Records for this task:
───

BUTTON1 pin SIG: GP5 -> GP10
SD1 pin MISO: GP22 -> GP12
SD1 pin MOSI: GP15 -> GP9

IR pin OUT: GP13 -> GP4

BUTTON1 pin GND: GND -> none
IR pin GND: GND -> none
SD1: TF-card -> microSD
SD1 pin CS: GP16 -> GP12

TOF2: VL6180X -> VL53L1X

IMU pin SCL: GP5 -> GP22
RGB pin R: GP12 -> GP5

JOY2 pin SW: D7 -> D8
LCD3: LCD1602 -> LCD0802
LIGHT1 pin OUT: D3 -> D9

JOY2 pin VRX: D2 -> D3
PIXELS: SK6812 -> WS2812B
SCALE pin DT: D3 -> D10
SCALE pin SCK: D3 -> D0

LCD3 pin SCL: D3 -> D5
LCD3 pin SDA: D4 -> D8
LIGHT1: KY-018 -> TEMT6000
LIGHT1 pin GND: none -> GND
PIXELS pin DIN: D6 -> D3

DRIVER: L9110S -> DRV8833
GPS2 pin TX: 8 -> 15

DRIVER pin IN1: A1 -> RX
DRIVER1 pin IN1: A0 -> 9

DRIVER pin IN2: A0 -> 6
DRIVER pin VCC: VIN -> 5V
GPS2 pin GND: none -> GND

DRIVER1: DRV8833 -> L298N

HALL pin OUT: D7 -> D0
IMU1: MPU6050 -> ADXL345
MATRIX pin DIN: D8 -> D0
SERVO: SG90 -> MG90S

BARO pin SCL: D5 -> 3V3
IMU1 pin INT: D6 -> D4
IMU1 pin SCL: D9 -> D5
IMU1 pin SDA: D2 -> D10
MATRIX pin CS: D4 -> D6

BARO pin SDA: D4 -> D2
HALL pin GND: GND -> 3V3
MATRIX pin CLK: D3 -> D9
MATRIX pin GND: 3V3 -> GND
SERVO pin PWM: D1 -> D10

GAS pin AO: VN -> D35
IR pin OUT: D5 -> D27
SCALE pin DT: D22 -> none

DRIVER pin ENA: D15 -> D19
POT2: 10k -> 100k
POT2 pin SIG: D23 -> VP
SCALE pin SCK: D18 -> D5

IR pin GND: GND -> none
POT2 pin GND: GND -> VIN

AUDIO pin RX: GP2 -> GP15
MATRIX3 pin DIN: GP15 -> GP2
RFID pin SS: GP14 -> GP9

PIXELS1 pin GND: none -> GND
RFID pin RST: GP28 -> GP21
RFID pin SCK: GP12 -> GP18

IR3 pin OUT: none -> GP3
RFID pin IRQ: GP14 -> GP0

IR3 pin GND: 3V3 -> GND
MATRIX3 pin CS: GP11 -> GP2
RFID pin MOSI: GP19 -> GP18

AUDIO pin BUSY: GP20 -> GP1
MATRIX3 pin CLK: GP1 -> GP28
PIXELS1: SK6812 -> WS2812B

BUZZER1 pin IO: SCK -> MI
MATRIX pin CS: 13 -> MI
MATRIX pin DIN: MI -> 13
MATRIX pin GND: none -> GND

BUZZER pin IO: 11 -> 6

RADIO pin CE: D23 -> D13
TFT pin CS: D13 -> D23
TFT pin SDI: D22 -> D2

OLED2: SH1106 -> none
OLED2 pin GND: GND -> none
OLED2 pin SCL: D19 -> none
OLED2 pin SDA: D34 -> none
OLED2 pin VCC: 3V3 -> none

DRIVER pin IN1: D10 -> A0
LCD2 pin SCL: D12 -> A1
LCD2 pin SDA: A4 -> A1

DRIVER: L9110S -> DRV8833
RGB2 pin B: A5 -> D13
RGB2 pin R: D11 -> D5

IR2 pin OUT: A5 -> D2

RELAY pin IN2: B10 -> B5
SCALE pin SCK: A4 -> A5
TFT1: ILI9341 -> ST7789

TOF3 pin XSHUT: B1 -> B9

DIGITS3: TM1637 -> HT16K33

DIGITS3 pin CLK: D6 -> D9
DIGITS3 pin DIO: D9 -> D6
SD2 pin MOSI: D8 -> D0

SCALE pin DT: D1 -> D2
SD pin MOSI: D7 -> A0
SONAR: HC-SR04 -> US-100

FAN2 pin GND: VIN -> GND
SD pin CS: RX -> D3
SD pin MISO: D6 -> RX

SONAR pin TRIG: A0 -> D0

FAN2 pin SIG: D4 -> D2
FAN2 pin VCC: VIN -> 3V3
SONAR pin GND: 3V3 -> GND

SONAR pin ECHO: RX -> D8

───

Exercise details: In the entries above, please find the line with "MATRIX pin CS: D4 -> D6" and the line with "POT2 pin GND: GND -> VIN", then write out exactly those two lines and every line between them, and nothing more.

Reply to the task:
MATRIX pin CS: D4 -> D6

BARO pin SDA: D4 -> D2
HALL pin GND: GND -> 3V3
MATRIX pin CLK: D3 -> D9
MATRIX pin GND: 3V3 -> GND
SERVO pin PWM: D1 -> D10

GAS pin AO: VN -> D35
IR pin OUT: D5 -> D27
SCALE pin DT: D22 -> none

DRIVER pin ENA: D15 -> D19
POT2: 10k -> 100k
POT2 pin SIG: D23 -> VP
SCALE pin SCK: D18 -> D5

IR pin GND: GND -> none
POT2 pin GND: GND -> VIN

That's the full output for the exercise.